* **SUPPLIED RECORDS**
_ _ _ _

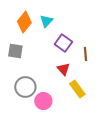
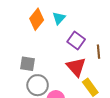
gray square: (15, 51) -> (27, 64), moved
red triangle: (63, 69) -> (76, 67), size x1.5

_ _ _ _

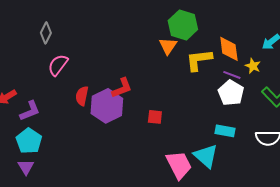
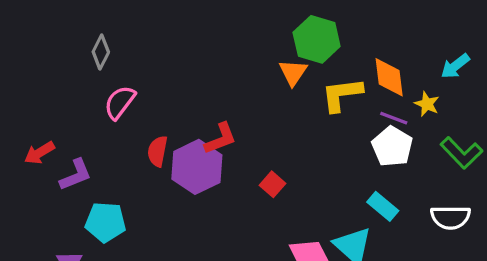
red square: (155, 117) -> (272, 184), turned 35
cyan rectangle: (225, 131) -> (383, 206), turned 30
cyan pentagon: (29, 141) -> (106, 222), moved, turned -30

_ _ _ _

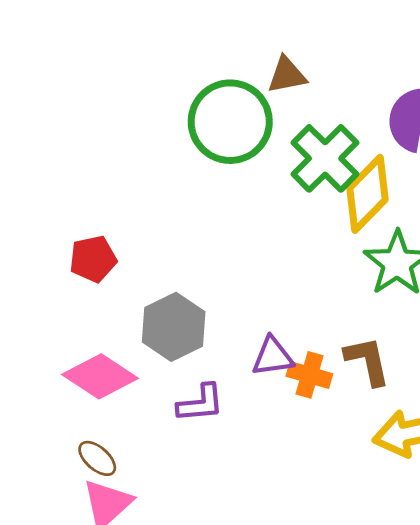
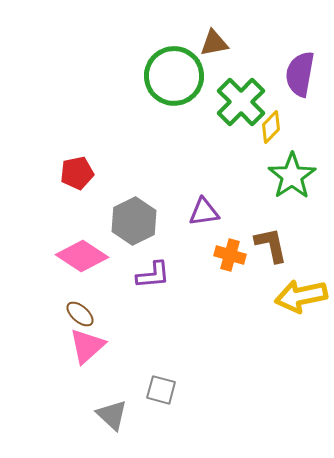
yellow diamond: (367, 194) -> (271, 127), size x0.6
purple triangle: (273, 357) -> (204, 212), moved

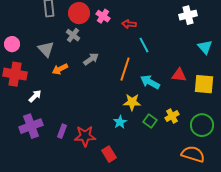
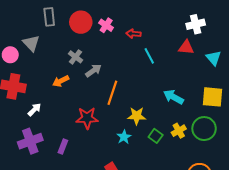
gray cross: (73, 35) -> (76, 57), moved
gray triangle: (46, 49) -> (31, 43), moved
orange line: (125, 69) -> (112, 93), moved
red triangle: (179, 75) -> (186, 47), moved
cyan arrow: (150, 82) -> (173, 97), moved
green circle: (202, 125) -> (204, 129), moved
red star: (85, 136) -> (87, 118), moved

_ _ _ _

* **TASK PROMPT**
Using the data above, copy each line that contains "gray".

* **YOUR SOLUTION**
gray square: (15, 51) -> (27, 64), moved
gray cross: (73, 35) -> (76, 57), moved
gray triangle: (46, 49) -> (31, 43), moved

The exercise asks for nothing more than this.